- ABOUT THIS EXERCISE -
Every record must be repeated exactly; omit any pictures they contain.

- DATA SUPPLIED -
□ □ □ □ □ □ □
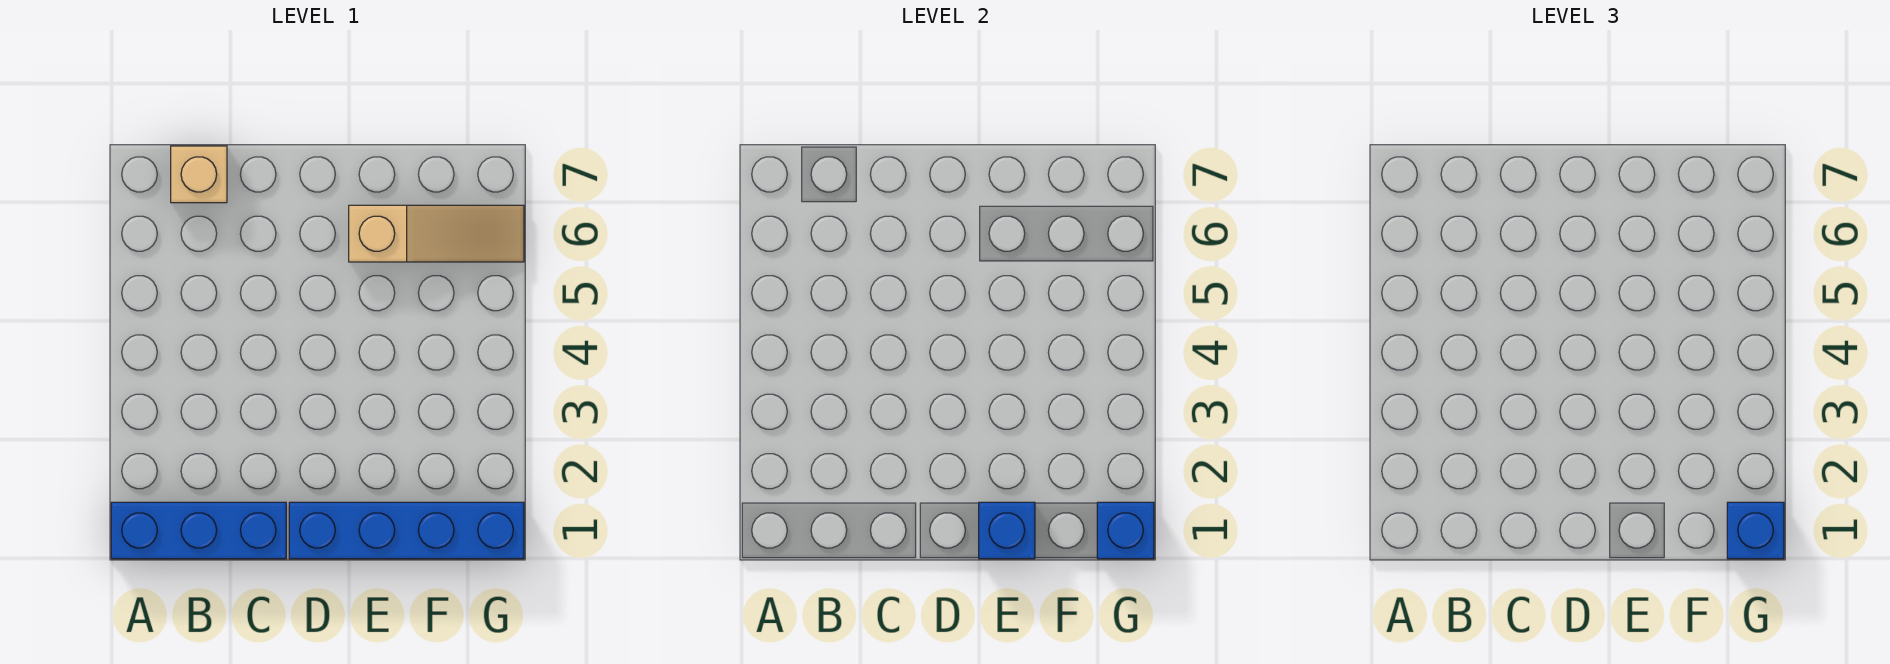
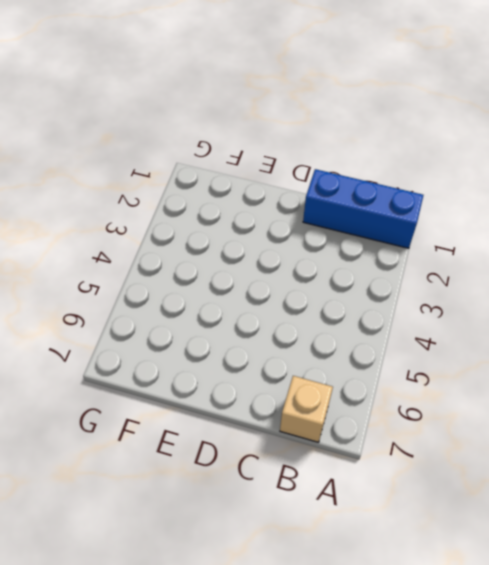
none -> blue 1x4 brick [289,502,524,559]
none -> tan 1x3 slope [349,205,524,262]

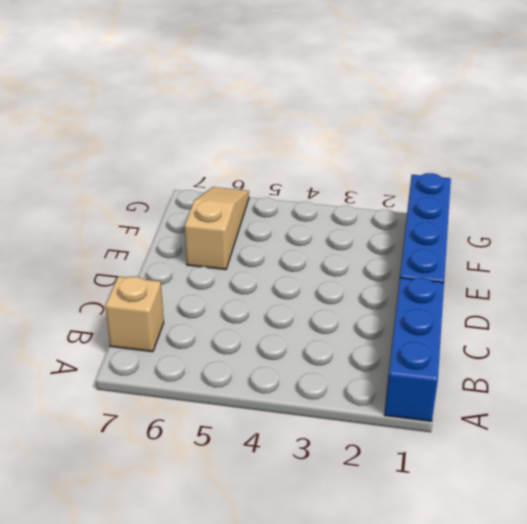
none -> blue 1x1 brick [979,502,1035,559]
none -> blue 1x1 brick [1097,502,1154,559]

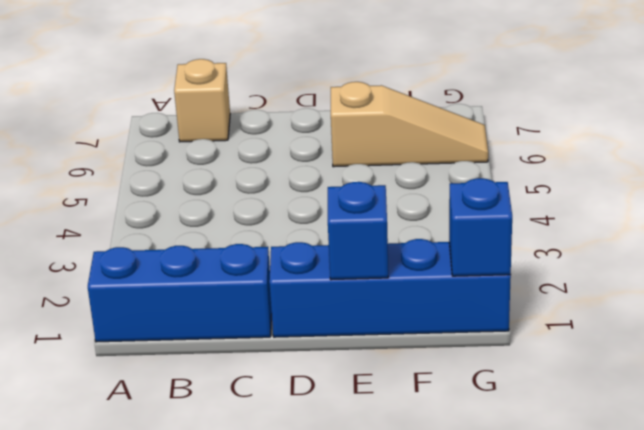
none -> blue 1x1 brick [1727,502,1784,559]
□ □ □ □ □ □ □
- ANSWER AREA -
none -> blue 1x4 brick [289,502,524,559]
none -> tan 1x3 slope [349,205,524,262]

none -> blue 1x1 brick [979,502,1035,559]
none -> blue 1x1 brick [1097,502,1154,559]

none -> blue 1x1 brick [1727,502,1784,559]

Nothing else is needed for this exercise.